(EXERCISE AIM) Reproduce the data verbatim from its first line up to and including the line with "road 2 (secondary): [(305,0),(195,42),(0,144)]".

(Extracted data entries)
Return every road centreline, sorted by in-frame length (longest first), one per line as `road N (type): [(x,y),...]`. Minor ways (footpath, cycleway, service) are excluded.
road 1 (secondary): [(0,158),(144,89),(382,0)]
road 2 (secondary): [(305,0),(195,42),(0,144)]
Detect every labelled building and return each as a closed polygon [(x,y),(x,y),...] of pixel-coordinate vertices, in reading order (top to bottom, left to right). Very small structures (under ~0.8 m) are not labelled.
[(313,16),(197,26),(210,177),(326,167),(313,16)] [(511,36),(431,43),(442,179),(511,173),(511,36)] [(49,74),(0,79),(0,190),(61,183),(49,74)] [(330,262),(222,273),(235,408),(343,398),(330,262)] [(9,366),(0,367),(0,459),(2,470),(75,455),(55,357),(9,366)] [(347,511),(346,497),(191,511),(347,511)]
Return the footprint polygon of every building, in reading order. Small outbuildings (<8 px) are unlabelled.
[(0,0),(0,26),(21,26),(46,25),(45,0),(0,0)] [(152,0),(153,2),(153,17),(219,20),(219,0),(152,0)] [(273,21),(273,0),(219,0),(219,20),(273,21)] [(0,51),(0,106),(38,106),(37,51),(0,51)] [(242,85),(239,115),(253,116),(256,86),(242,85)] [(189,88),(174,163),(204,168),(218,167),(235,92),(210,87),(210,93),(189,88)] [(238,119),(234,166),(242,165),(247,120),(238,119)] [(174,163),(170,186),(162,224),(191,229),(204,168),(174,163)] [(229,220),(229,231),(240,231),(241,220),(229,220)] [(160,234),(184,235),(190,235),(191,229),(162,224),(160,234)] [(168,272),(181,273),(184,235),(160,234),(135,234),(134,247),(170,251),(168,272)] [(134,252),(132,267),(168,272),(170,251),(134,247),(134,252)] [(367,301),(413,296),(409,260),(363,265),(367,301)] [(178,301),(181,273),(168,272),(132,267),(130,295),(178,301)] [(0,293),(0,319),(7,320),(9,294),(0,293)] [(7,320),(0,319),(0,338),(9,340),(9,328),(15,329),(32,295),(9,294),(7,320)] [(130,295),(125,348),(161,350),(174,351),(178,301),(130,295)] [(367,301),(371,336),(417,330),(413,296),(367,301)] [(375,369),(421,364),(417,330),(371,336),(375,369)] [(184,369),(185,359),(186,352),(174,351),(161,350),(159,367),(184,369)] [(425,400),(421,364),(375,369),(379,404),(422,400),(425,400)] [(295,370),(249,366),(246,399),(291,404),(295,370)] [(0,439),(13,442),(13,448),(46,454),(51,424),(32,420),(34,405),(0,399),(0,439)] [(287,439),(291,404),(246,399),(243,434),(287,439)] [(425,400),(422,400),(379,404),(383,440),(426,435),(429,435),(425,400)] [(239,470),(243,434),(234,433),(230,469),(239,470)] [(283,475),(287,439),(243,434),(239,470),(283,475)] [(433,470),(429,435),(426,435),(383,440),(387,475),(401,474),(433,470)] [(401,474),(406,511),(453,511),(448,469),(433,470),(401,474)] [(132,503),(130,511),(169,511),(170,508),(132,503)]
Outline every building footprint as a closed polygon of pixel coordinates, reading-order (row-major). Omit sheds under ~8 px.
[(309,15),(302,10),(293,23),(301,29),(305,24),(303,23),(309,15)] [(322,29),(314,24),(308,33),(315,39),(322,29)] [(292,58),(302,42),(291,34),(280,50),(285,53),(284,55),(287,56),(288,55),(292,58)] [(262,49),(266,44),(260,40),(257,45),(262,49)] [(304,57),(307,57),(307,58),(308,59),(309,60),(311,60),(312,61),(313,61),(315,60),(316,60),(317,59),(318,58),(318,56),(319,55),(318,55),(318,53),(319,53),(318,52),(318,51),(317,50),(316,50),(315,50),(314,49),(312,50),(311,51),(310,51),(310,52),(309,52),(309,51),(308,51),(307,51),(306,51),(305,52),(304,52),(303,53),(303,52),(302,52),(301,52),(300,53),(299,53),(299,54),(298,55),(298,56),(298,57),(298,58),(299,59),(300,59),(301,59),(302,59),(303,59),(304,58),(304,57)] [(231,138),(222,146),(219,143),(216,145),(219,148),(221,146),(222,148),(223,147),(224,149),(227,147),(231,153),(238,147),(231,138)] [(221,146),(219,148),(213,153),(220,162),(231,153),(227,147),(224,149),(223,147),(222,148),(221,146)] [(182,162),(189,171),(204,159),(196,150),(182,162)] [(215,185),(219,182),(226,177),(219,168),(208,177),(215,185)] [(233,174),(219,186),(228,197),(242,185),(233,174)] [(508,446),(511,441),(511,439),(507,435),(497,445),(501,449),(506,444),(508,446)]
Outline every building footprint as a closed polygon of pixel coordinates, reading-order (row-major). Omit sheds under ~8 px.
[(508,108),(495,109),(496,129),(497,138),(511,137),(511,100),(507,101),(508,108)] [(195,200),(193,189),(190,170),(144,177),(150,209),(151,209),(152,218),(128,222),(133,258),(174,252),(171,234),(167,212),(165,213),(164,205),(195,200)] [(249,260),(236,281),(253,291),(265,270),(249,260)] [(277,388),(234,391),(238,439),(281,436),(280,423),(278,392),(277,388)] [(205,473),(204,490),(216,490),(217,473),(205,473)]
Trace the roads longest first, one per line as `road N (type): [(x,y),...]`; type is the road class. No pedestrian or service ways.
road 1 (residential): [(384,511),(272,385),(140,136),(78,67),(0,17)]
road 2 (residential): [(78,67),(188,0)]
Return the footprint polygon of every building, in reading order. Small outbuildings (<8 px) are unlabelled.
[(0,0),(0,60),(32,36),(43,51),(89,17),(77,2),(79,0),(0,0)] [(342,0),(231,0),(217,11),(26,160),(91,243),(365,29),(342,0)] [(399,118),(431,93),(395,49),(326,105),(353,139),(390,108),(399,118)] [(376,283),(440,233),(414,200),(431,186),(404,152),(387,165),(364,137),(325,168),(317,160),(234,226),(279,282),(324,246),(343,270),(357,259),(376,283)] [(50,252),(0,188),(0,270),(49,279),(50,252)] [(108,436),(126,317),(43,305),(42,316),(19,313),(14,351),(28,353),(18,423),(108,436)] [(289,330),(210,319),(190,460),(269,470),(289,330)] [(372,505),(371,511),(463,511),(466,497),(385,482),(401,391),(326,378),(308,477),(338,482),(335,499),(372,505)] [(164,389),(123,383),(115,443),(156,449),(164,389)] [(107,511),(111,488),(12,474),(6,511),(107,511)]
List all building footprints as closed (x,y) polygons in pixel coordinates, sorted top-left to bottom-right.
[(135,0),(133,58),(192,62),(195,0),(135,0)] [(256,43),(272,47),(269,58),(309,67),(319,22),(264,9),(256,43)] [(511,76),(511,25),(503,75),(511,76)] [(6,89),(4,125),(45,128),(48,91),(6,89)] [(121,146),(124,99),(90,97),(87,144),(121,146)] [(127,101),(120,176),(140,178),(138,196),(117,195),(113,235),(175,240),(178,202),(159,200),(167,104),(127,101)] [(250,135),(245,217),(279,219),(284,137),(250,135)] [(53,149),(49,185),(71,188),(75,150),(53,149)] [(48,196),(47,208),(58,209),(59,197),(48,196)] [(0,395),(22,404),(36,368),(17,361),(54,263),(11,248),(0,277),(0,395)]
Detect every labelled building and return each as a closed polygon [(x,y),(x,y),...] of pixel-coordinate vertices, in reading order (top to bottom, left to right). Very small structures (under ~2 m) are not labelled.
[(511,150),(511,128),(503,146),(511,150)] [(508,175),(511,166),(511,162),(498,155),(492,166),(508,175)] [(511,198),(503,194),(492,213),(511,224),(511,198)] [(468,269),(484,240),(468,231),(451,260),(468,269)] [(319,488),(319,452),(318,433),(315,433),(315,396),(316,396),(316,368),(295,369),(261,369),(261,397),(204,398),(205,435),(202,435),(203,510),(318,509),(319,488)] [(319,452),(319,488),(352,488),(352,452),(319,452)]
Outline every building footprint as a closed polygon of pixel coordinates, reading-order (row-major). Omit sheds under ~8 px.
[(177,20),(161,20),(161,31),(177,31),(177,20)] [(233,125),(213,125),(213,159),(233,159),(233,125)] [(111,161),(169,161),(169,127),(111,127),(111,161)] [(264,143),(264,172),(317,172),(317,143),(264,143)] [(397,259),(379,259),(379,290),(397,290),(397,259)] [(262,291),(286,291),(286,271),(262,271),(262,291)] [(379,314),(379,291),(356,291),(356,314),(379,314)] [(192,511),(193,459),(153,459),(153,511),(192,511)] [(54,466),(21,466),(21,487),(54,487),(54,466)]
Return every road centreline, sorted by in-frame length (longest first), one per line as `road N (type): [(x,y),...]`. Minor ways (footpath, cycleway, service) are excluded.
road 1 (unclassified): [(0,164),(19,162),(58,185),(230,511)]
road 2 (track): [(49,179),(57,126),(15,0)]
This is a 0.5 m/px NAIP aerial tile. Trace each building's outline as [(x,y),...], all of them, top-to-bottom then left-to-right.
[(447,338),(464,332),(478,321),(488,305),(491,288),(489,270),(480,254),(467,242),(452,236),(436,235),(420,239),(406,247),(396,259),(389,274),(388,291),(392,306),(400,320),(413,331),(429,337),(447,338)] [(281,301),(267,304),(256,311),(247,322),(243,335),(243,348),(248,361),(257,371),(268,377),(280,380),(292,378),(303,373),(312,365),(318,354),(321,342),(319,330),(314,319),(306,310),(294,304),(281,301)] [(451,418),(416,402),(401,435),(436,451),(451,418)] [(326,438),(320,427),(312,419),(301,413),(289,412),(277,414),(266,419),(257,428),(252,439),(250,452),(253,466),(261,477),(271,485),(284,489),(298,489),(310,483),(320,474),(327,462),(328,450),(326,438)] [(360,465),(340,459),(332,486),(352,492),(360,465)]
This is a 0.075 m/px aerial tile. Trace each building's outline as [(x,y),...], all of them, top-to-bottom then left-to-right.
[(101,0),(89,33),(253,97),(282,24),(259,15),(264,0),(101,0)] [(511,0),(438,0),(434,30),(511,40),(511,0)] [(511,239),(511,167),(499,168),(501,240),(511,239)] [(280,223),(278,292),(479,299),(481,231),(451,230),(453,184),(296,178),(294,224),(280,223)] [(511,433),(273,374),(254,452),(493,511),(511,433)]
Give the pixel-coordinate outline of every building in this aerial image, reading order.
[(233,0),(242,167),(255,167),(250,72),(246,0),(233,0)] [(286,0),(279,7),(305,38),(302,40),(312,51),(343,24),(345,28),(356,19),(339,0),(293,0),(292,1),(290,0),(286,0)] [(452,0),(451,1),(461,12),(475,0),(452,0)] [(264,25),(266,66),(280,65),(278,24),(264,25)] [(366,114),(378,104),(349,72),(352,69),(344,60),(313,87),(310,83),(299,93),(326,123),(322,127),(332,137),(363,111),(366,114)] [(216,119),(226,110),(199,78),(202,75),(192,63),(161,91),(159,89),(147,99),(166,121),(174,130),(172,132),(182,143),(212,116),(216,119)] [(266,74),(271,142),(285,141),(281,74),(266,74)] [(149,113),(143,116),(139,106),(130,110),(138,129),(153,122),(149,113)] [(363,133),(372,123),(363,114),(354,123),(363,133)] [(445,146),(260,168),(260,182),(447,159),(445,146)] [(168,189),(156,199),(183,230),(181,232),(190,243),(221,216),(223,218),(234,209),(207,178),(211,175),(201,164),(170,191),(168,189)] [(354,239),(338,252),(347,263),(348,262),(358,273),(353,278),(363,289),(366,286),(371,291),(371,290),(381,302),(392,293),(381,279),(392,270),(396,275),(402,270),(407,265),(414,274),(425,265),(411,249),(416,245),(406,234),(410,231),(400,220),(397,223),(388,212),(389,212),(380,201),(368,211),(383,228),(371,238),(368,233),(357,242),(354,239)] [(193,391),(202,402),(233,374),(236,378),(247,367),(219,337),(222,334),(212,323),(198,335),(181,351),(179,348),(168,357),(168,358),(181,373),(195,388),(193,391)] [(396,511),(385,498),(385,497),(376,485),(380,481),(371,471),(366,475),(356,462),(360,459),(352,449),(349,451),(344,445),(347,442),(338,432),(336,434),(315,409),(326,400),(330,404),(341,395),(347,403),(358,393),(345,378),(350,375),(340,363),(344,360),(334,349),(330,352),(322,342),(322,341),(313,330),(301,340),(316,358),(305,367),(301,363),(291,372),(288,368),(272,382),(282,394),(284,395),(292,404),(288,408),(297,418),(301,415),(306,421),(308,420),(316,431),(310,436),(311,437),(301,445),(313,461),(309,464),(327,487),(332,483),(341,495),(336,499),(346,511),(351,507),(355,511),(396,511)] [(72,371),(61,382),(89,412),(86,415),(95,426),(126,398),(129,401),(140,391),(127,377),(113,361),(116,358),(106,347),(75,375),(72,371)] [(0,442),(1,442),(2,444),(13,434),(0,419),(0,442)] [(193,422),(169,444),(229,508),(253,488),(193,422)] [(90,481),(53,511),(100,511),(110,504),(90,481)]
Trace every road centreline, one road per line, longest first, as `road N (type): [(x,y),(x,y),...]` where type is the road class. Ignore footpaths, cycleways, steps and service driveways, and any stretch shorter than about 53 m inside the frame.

(RESULT FOR THIS TASK)
Return every road centreline, sorted by in-frame length (longest first), one per line as `road N (type): [(x,y),...]`. Minor ways (footpath, cycleway, service) are excluded.
road 1 (secondary): [(0,158),(144,89),(382,0)]
road 2 (secondary): [(305,0),(195,42),(0,144)]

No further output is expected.